Task statement:
Lift out each line of the data that holds "grey".

Source material:
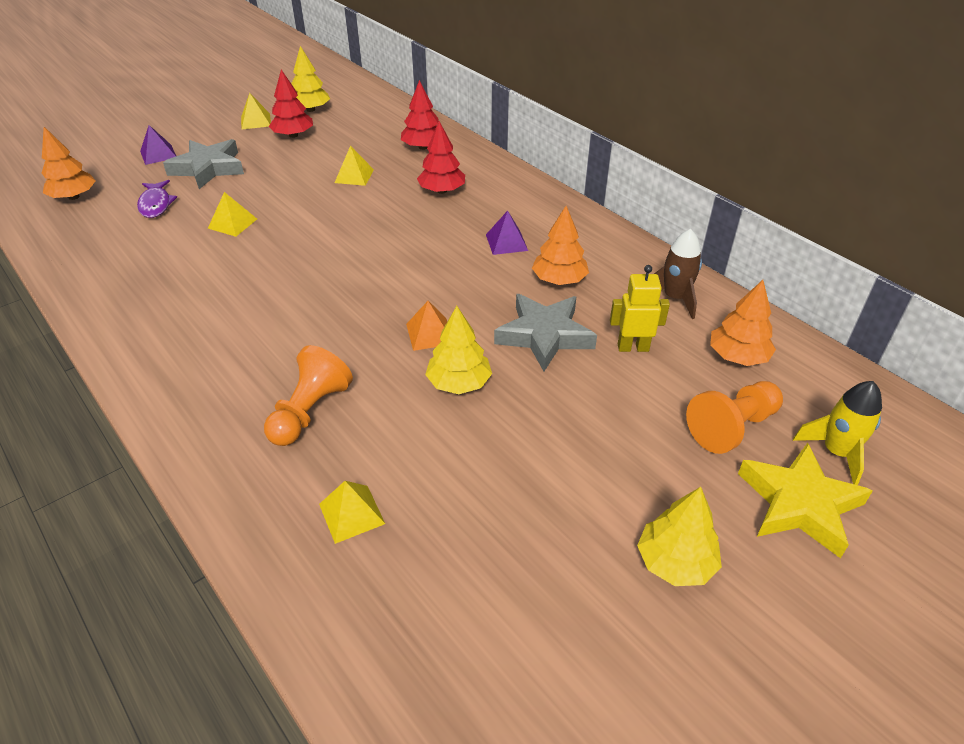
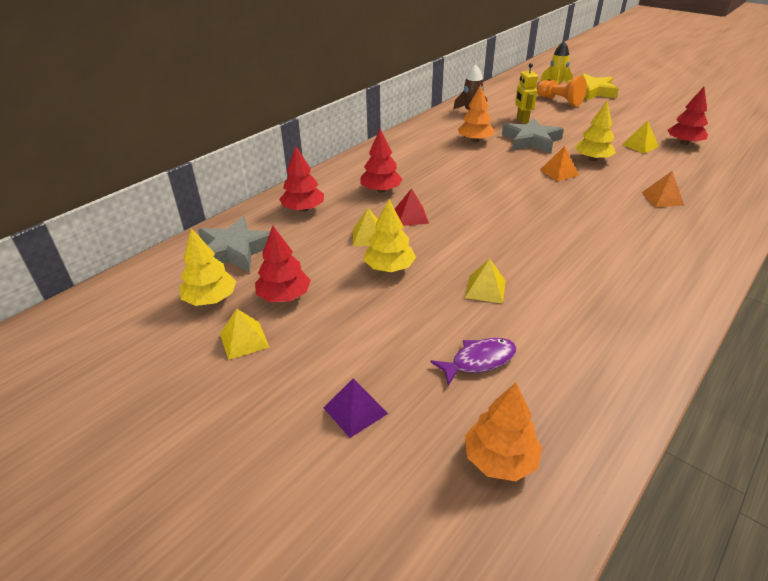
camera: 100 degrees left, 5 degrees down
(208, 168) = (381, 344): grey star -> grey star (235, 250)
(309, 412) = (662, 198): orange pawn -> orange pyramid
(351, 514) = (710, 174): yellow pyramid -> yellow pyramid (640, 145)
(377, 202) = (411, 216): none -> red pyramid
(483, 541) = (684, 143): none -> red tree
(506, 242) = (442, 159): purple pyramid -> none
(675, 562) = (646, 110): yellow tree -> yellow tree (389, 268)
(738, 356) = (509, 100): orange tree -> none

==

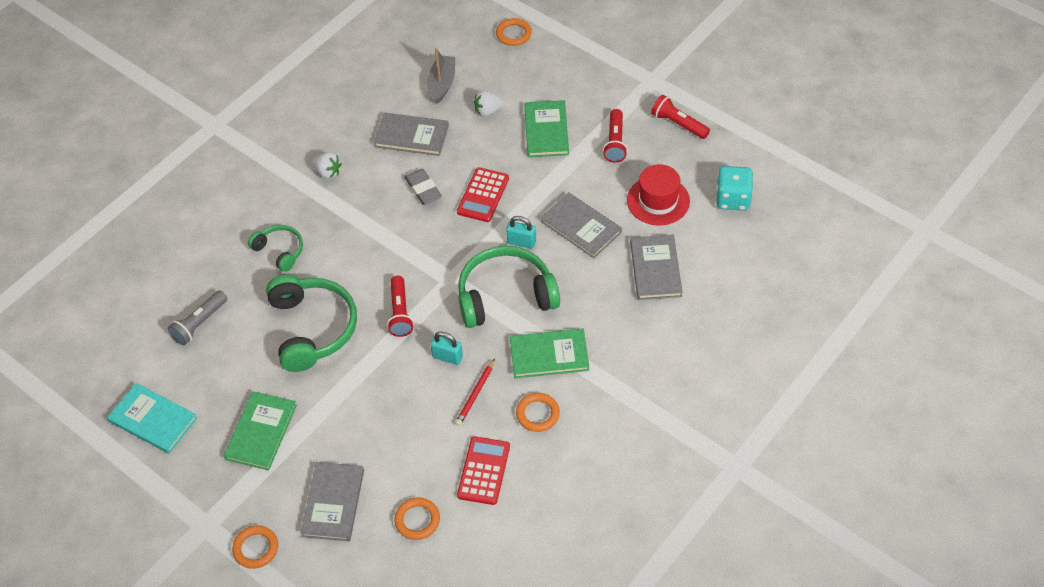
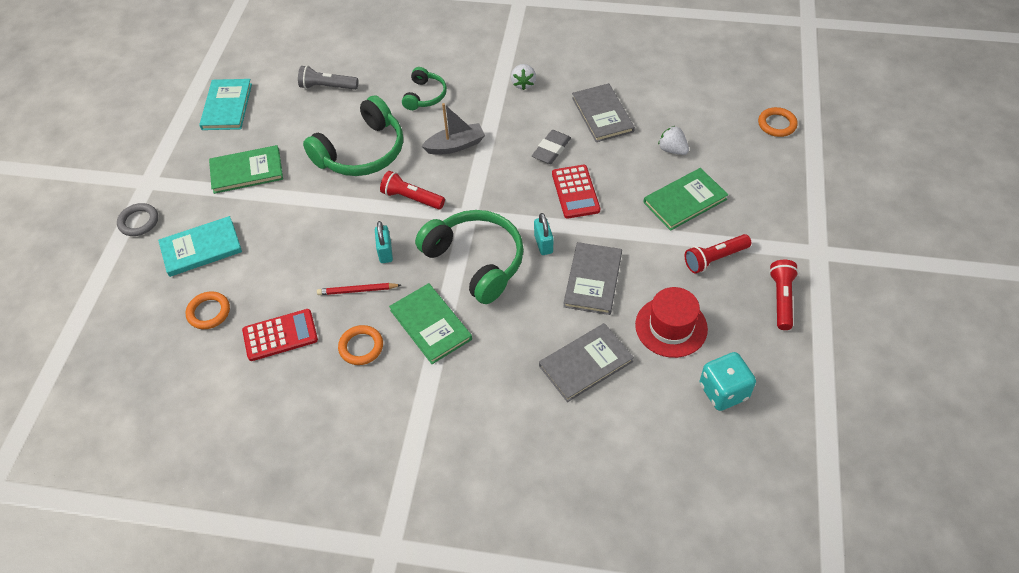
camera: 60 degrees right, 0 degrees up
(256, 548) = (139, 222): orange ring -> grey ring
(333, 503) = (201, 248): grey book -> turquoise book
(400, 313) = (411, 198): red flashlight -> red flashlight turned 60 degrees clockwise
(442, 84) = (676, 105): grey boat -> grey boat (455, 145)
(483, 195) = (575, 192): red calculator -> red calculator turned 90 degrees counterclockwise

Solved exercise:
(208, 168) = (381, 344): grey star -> grey star (235, 250)
(256, 548) = (139, 222): orange ring -> grey ring
(333, 503) = (201, 248): grey book -> turquoise book
(442, 84) = (676, 105): grey boat -> grey boat (455, 145)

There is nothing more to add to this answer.